> [DATA SUPPLIED]

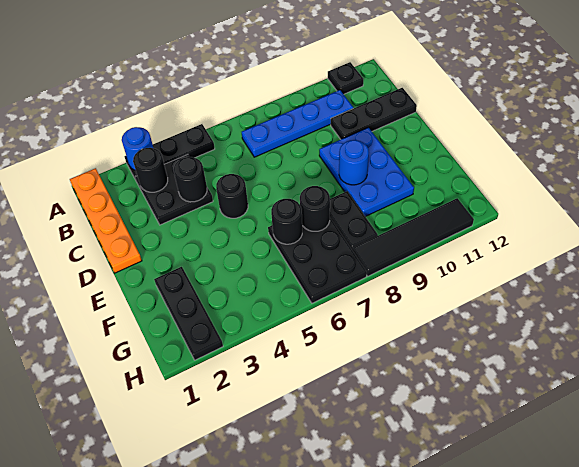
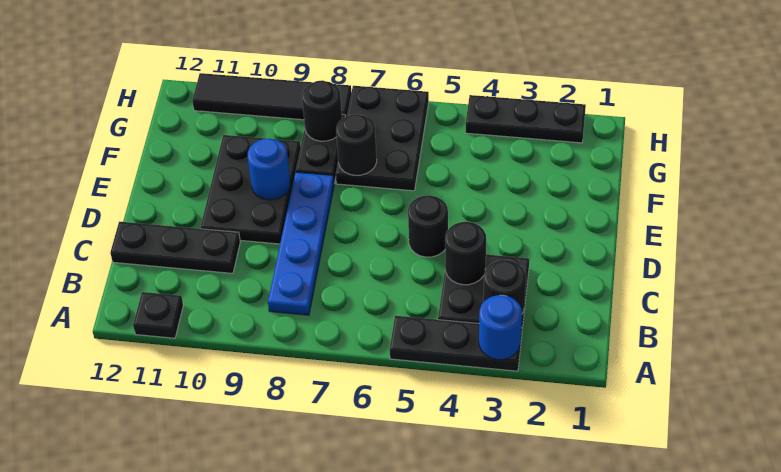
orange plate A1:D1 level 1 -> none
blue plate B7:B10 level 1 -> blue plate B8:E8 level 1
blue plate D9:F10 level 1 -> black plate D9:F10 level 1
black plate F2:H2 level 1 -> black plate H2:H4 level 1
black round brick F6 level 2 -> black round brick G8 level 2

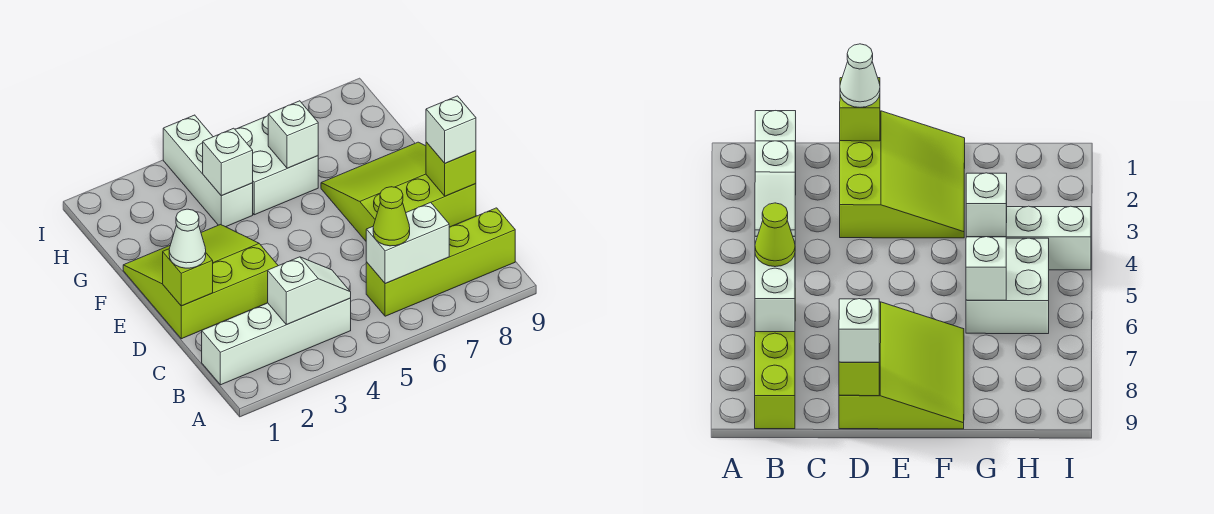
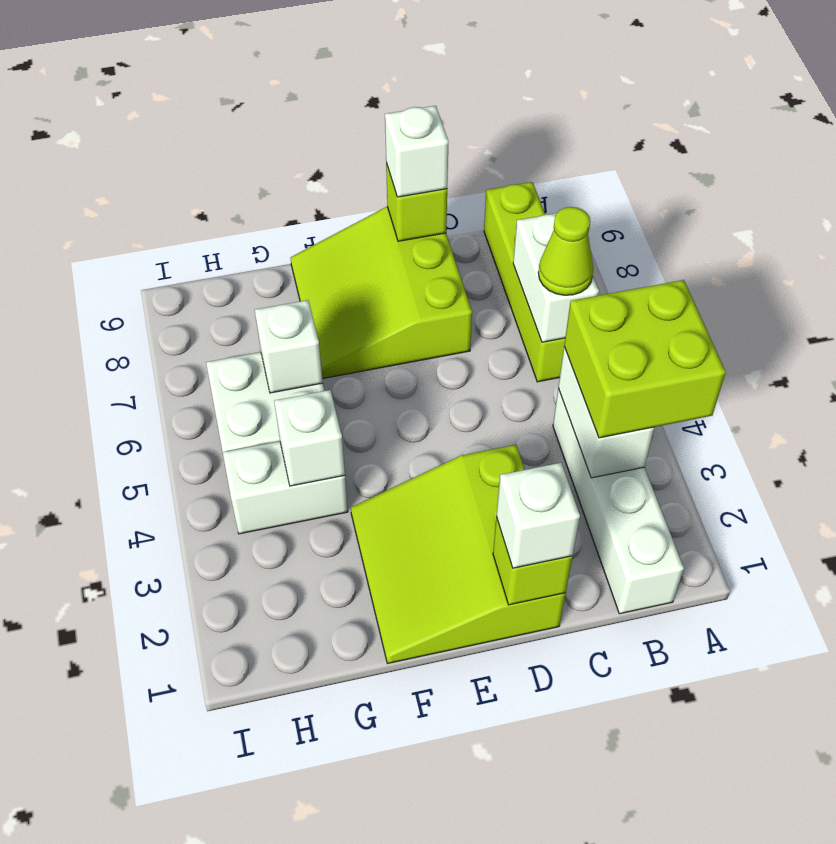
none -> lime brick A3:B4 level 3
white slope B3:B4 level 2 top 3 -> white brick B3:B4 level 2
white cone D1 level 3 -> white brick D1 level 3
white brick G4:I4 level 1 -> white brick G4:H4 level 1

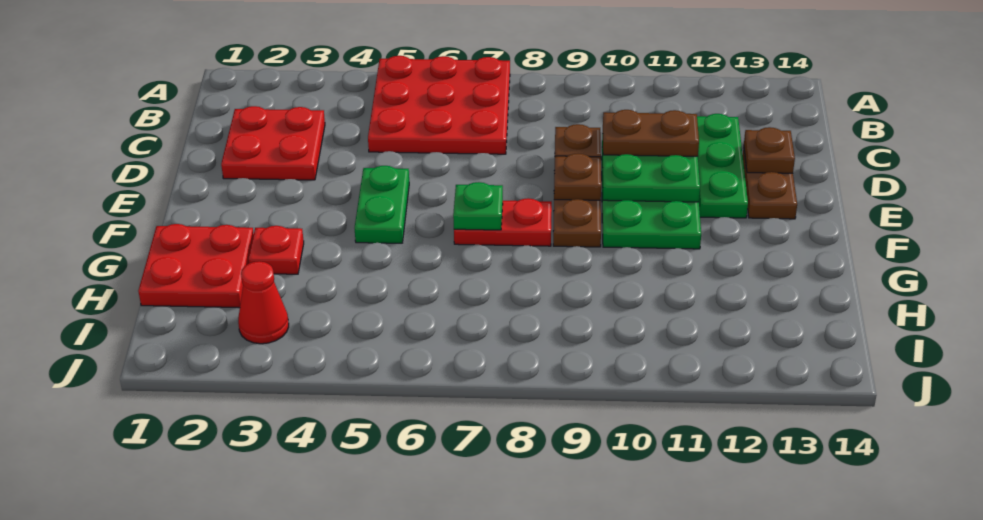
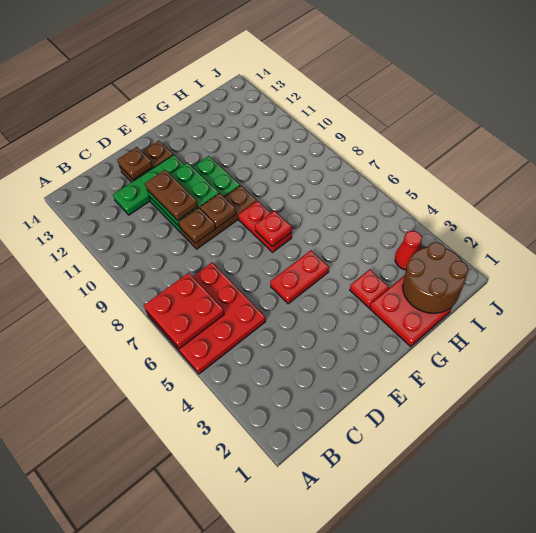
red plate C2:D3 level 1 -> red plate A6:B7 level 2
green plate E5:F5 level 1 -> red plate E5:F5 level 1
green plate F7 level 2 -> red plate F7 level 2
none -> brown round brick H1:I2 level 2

> [EXERCISE PROMPT] Where a line of the entries above holds the word "white", return that line.

> [ANSWER FOR THIS EXERCISE]
white slope B3:B4 level 2 top 3 -> white brick B3:B4 level 2
white cone D1 level 3 -> white brick D1 level 3
white brick G4:I4 level 1 -> white brick G4:H4 level 1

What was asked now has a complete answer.